Exercise description: Each line below should be repeated exactly as written, with no pictures carried over.
(Entries supplied begins)
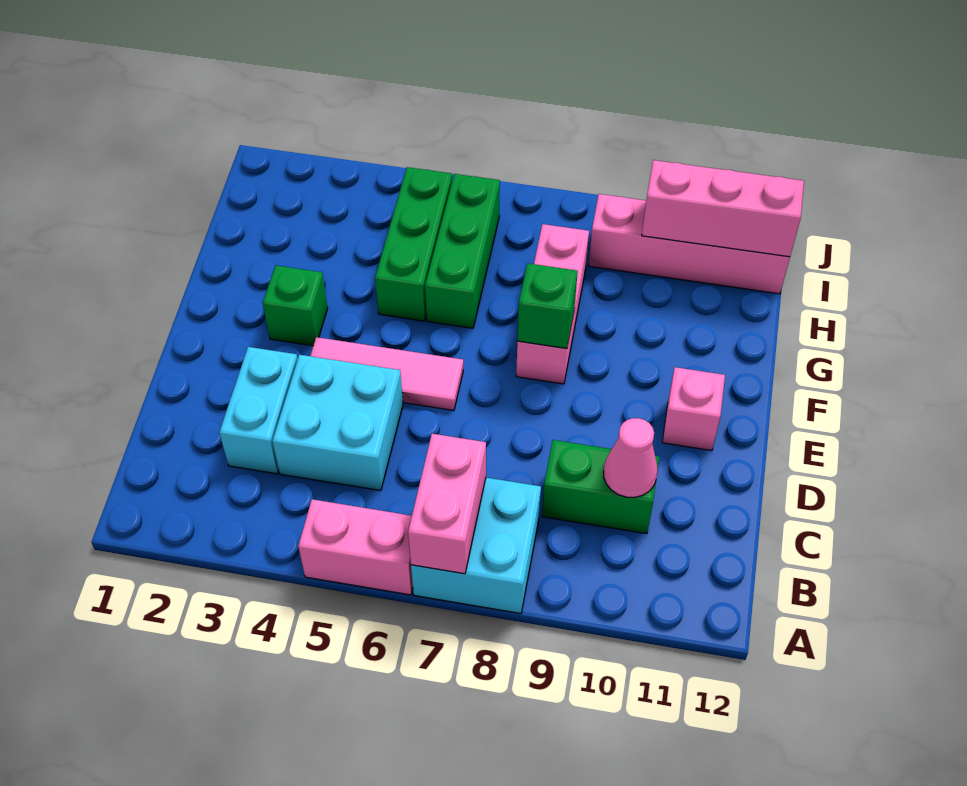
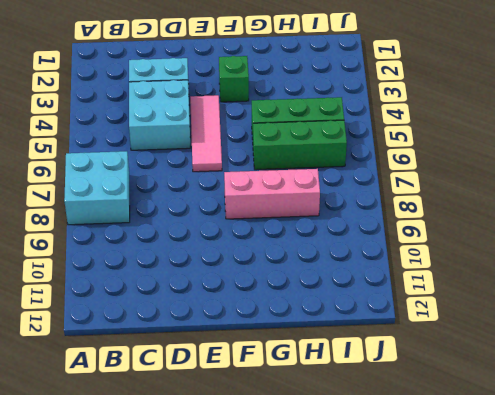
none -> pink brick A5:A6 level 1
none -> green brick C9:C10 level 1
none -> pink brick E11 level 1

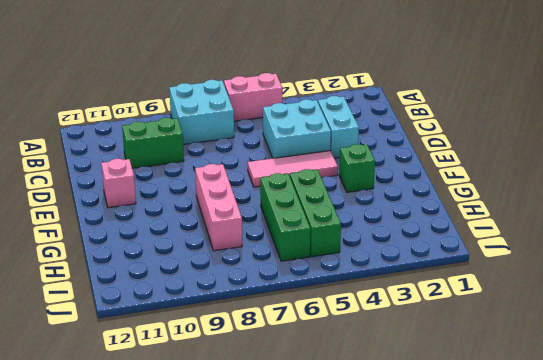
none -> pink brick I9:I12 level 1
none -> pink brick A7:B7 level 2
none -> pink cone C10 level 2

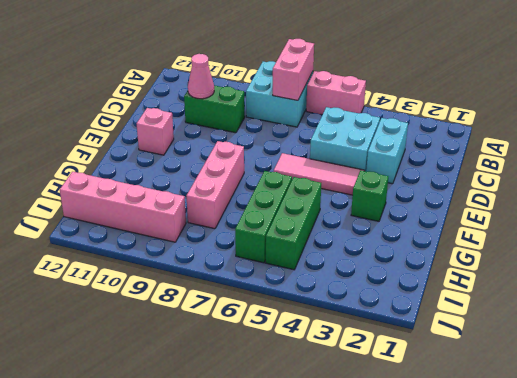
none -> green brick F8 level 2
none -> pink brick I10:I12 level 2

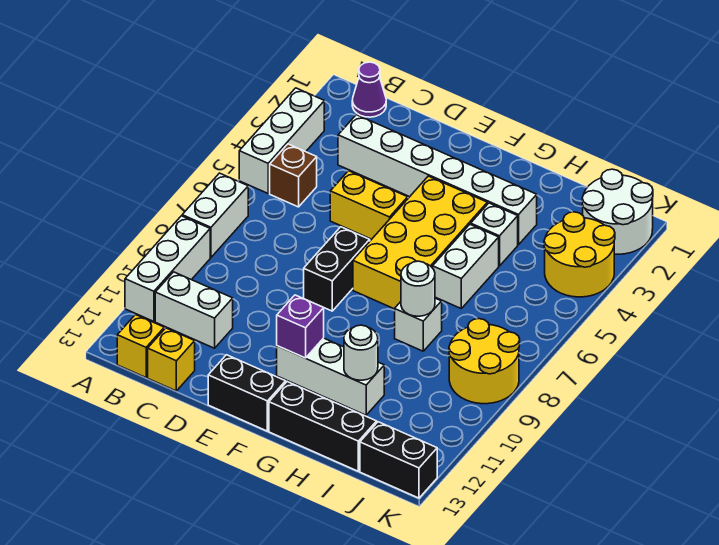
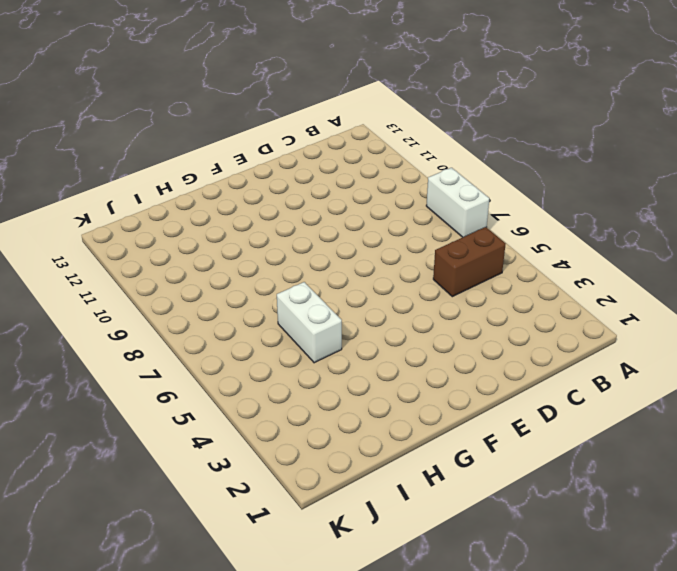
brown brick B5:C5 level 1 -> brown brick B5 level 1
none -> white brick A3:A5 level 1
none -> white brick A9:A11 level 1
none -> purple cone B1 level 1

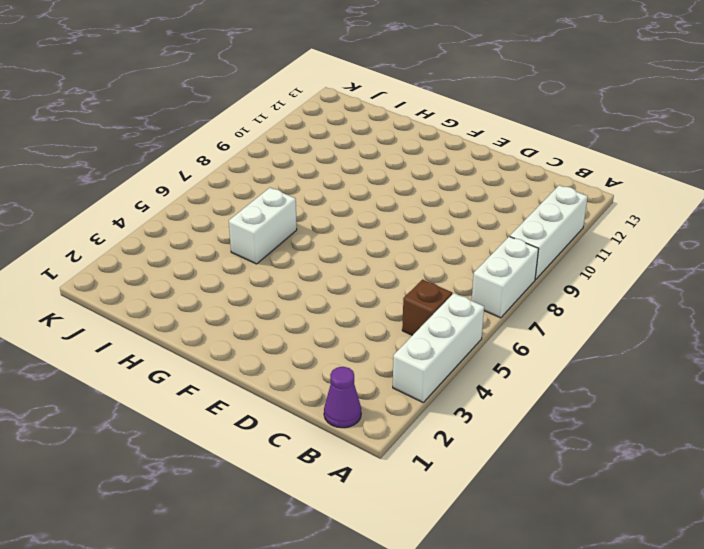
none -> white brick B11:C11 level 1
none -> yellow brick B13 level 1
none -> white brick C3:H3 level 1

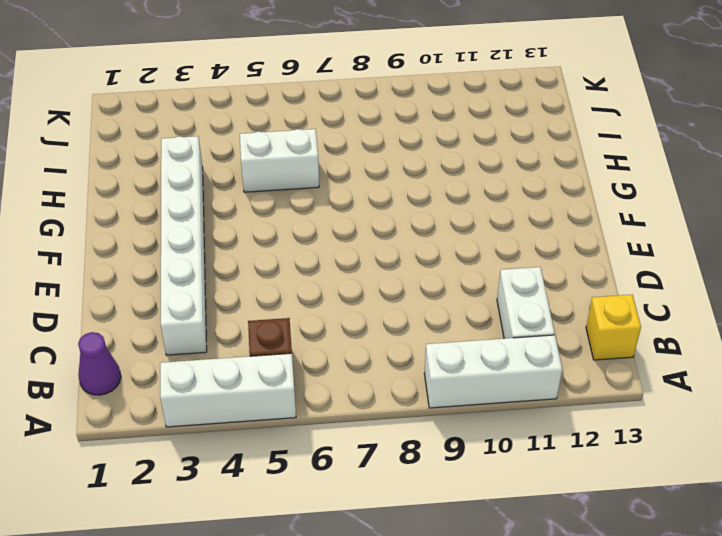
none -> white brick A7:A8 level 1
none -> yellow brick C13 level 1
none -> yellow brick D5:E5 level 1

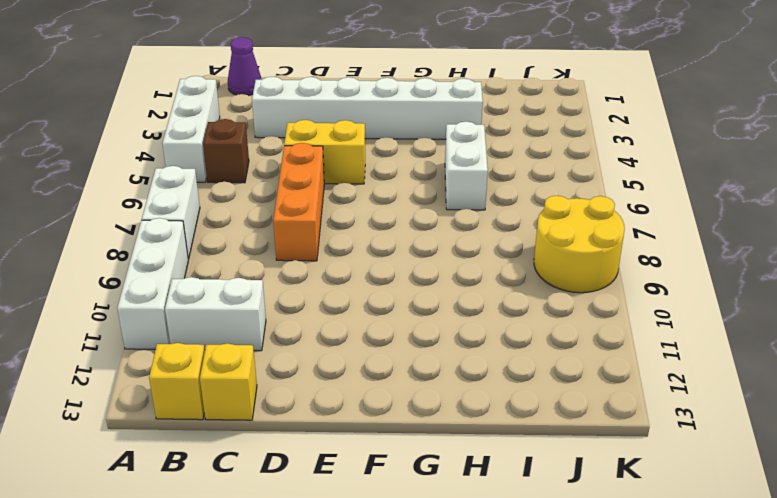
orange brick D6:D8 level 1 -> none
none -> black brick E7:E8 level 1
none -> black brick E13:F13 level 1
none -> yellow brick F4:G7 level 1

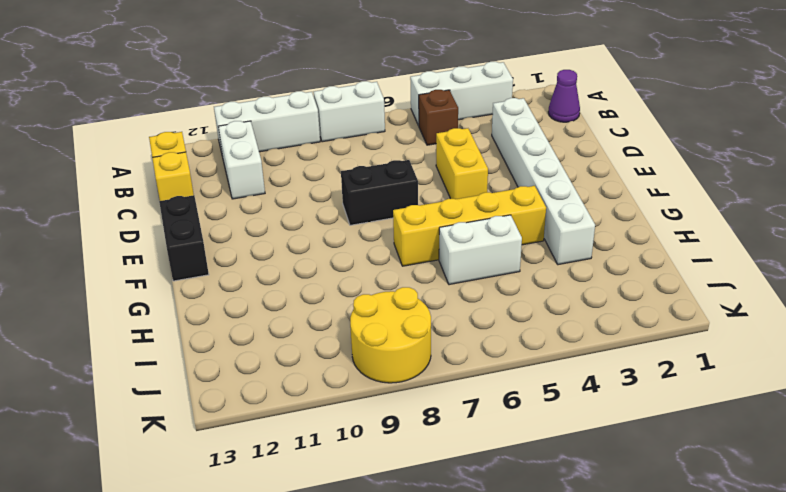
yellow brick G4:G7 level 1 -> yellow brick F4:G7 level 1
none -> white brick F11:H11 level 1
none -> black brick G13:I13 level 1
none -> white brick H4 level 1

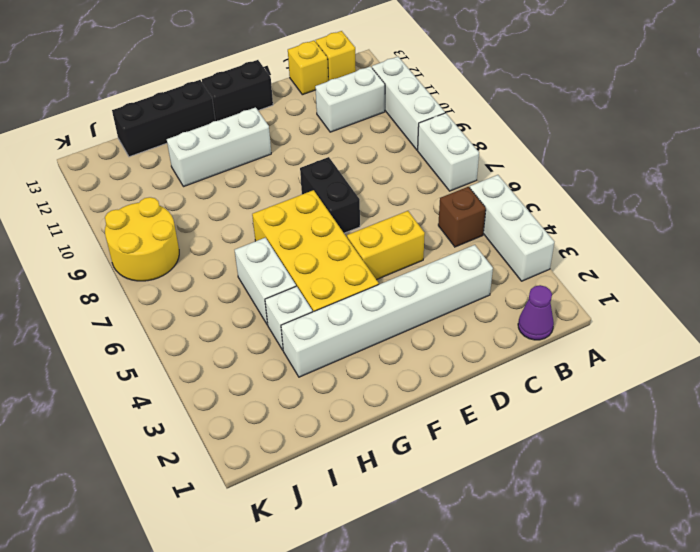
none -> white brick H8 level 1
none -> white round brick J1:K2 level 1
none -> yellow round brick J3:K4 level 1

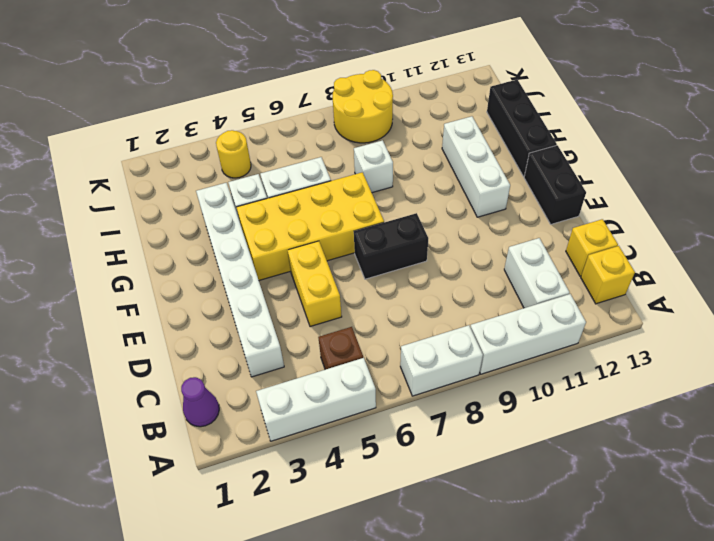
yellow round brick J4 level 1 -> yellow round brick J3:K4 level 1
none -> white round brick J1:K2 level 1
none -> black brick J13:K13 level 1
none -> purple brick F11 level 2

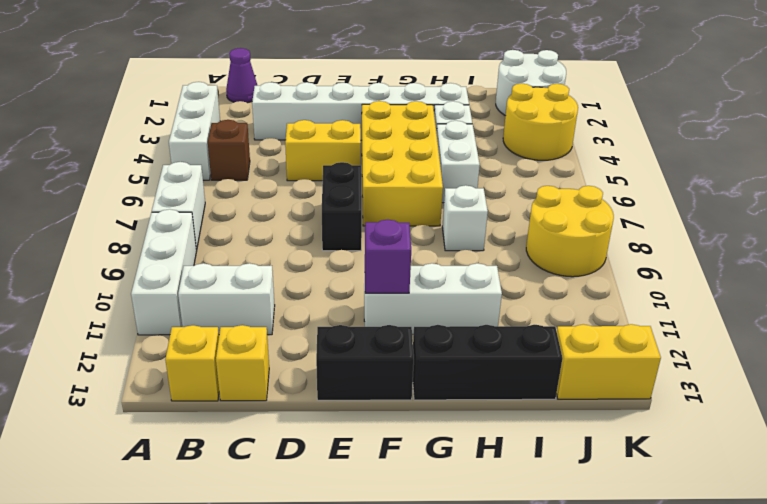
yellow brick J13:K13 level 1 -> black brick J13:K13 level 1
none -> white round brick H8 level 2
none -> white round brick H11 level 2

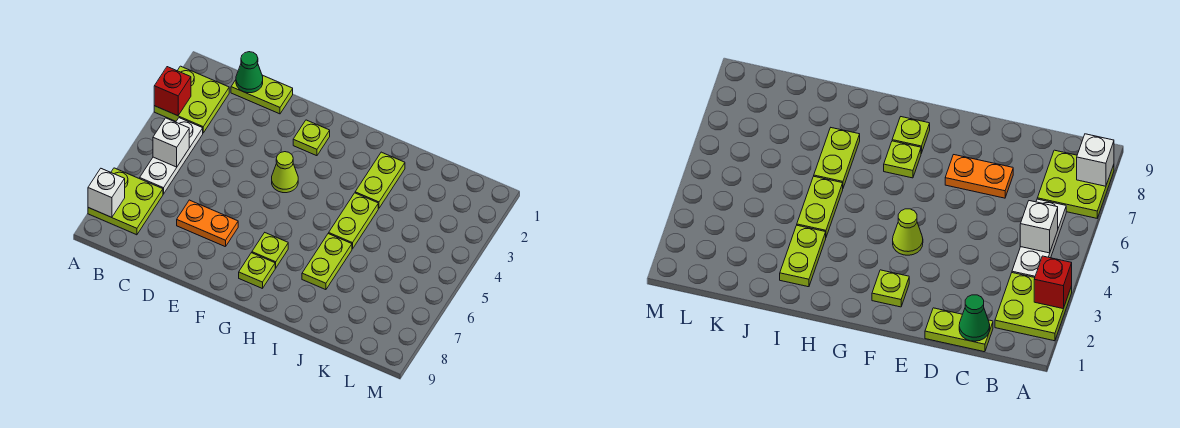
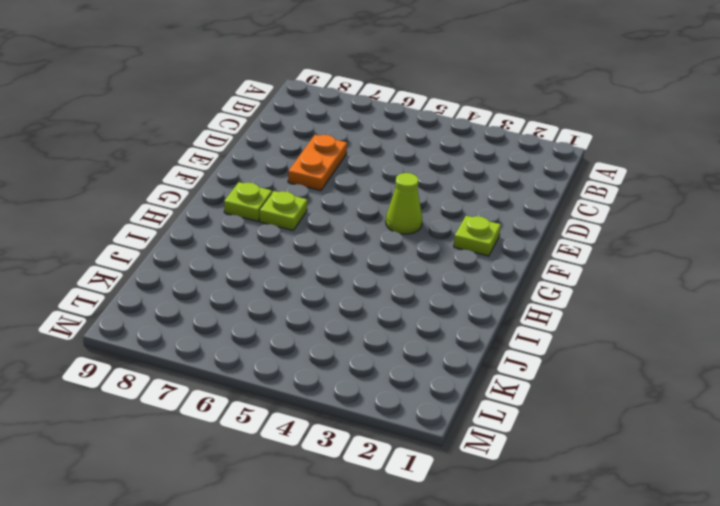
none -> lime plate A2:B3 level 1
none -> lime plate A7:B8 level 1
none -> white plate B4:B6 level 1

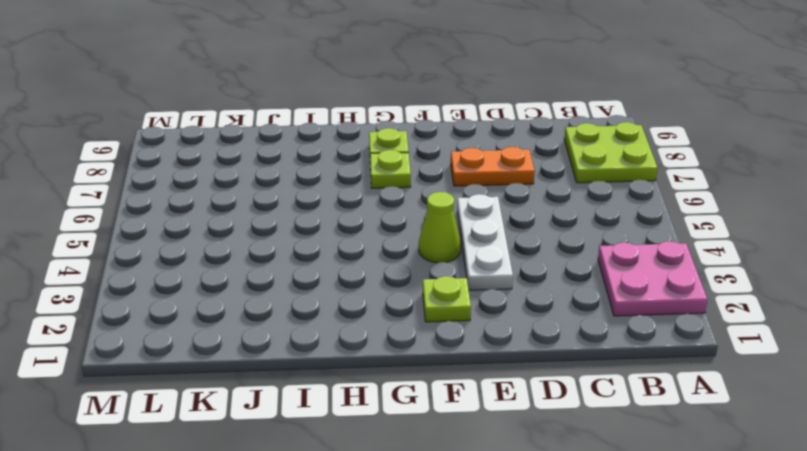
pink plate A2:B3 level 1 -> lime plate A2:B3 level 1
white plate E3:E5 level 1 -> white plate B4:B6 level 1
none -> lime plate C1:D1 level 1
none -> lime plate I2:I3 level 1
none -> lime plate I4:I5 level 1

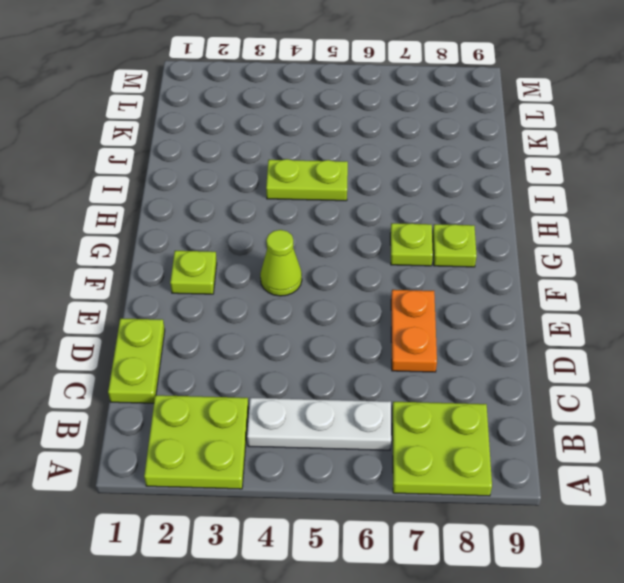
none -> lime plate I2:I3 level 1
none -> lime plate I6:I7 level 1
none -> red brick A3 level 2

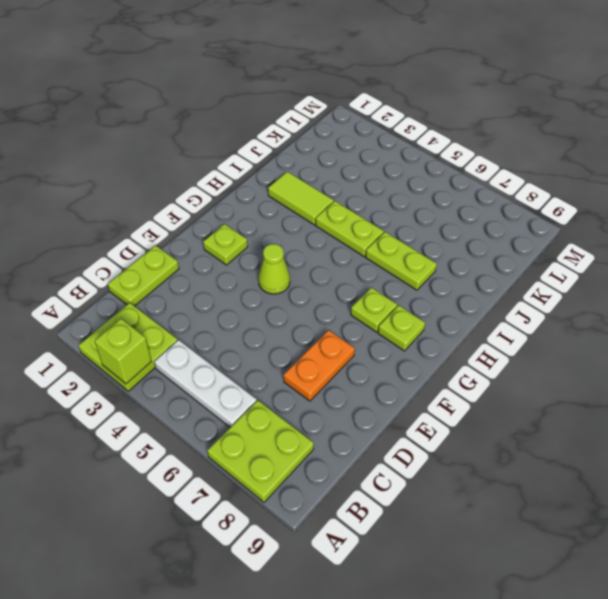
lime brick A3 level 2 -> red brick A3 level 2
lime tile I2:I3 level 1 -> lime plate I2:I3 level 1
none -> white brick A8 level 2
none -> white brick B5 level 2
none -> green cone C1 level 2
(Entries supplied ends)
Answer to this exercise:
none -> pink brick A5:A6 level 1
none -> green brick C9:C10 level 1
none -> pink brick E11 level 1

none -> pink brick I9:I12 level 1
none -> pink brick A7:B7 level 2
none -> pink cone C10 level 2

none -> green brick F8 level 2
none -> pink brick I10:I12 level 2

brown brick B5:C5 level 1 -> brown brick B5 level 1
none -> white brick A3:A5 level 1
none -> white brick A9:A11 level 1
none -> purple cone B1 level 1

none -> white brick B11:C11 level 1
none -> yellow brick B13 level 1
none -> white brick C3:H3 level 1

none -> white brick A7:A8 level 1
none -> yellow brick C13 level 1
none -> yellow brick D5:E5 level 1

orange brick D6:D8 level 1 -> none
none -> black brick E7:E8 level 1
none -> black brick E13:F13 level 1
none -> yellow brick F4:G7 level 1

yellow brick G4:G7 level 1 -> yellow brick F4:G7 level 1
none -> white brick F11:H11 level 1
none -> black brick G13:I13 level 1
none -> white brick H4 level 1

none -> white brick H8 level 1
none -> white round brick J1:K2 level 1
none -> yellow round brick J3:K4 level 1

yellow round brick J4 level 1 -> yellow round brick J3:K4 level 1
none -> white round brick J1:K2 level 1
none -> black brick J13:K13 level 1
none -> purple brick F11 level 2

yellow brick J13:K13 level 1 -> black brick J13:K13 level 1
none -> white round brick H8 level 2
none -> white round brick H11 level 2

none -> lime plate A2:B3 level 1
none -> lime plate A7:B8 level 1
none -> white plate B4:B6 level 1

pink plate A2:B3 level 1 -> lime plate A2:B3 level 1
white plate E3:E5 level 1 -> white plate B4:B6 level 1
none -> lime plate C1:D1 level 1
none -> lime plate I2:I3 level 1
none -> lime plate I4:I5 level 1

none -> lime plate I2:I3 level 1
none -> lime plate I6:I7 level 1
none -> red brick A3 level 2

lime brick A3 level 2 -> red brick A3 level 2
lime tile I2:I3 level 1 -> lime plate I2:I3 level 1
none -> white brick A8 level 2
none -> white brick B5 level 2
none -> green cone C1 level 2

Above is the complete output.